• **Task statement**: Search the entries below for the word "minus", then copy each line in which it is found.

****************************************

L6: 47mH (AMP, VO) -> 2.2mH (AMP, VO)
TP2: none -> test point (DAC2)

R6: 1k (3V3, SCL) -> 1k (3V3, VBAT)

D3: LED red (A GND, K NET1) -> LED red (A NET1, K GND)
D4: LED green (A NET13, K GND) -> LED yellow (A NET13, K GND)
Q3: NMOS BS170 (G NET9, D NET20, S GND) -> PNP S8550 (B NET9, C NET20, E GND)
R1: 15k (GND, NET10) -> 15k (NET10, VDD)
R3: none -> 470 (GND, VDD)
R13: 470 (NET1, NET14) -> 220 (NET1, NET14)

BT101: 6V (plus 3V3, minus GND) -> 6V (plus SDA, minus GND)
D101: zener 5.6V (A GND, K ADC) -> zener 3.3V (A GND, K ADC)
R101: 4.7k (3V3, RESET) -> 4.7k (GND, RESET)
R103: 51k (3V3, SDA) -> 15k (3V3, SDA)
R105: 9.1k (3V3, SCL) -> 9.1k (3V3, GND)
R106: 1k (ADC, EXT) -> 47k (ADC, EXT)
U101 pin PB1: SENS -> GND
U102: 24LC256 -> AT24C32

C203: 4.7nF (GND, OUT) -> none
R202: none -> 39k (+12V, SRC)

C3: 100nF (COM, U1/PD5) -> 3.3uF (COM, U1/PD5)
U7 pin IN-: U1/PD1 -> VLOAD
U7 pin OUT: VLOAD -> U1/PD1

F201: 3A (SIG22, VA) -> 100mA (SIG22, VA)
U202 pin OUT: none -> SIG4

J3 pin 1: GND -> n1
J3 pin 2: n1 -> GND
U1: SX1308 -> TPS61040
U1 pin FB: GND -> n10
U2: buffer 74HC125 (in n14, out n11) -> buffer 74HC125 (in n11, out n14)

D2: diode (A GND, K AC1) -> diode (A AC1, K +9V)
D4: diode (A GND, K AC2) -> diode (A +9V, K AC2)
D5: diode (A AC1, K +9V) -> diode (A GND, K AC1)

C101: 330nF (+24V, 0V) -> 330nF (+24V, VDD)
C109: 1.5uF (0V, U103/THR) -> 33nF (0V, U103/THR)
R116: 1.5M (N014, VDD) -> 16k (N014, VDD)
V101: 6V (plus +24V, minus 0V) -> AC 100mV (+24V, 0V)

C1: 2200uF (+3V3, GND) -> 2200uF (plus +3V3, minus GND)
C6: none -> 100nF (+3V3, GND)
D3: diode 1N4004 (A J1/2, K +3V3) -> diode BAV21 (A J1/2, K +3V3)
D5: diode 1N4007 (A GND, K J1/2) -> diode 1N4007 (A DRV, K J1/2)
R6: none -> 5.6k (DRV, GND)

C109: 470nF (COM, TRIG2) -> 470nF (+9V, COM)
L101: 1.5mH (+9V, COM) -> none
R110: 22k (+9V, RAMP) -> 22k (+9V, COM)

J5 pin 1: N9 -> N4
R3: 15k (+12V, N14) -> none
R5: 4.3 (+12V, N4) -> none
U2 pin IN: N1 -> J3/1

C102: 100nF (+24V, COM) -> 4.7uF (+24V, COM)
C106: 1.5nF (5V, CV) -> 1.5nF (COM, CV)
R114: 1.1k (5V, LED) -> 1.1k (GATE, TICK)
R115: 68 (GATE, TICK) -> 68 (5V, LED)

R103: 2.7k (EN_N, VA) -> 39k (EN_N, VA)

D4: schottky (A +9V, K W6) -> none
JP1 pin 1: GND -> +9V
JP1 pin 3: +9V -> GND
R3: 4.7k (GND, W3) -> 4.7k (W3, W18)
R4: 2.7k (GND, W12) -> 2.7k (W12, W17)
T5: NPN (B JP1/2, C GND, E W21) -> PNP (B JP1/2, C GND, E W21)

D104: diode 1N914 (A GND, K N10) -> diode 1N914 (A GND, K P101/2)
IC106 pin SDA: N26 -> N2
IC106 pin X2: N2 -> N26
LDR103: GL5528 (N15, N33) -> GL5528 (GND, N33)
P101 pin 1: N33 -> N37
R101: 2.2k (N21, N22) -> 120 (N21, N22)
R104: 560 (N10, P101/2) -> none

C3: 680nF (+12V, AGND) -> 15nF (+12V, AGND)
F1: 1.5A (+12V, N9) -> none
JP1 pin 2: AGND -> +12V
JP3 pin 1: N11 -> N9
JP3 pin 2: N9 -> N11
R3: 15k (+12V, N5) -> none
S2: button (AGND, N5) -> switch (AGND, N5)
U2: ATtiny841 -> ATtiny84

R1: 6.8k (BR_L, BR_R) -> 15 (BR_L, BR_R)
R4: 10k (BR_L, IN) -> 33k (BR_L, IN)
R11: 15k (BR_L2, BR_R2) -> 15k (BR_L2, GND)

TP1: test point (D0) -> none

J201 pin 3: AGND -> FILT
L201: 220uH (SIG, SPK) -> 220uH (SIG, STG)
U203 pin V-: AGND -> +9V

****************************************

• **Your response**:
BT101: 6V (plus 3V3, minus GND) -> 6V (plus SDA, minus GND)
V101: 6V (plus +24V, minus 0V) -> AC 100mV (+24V, 0V)
C1: 2200uF (+3V3, GND) -> 2200uF (plus +3V3, minus GND)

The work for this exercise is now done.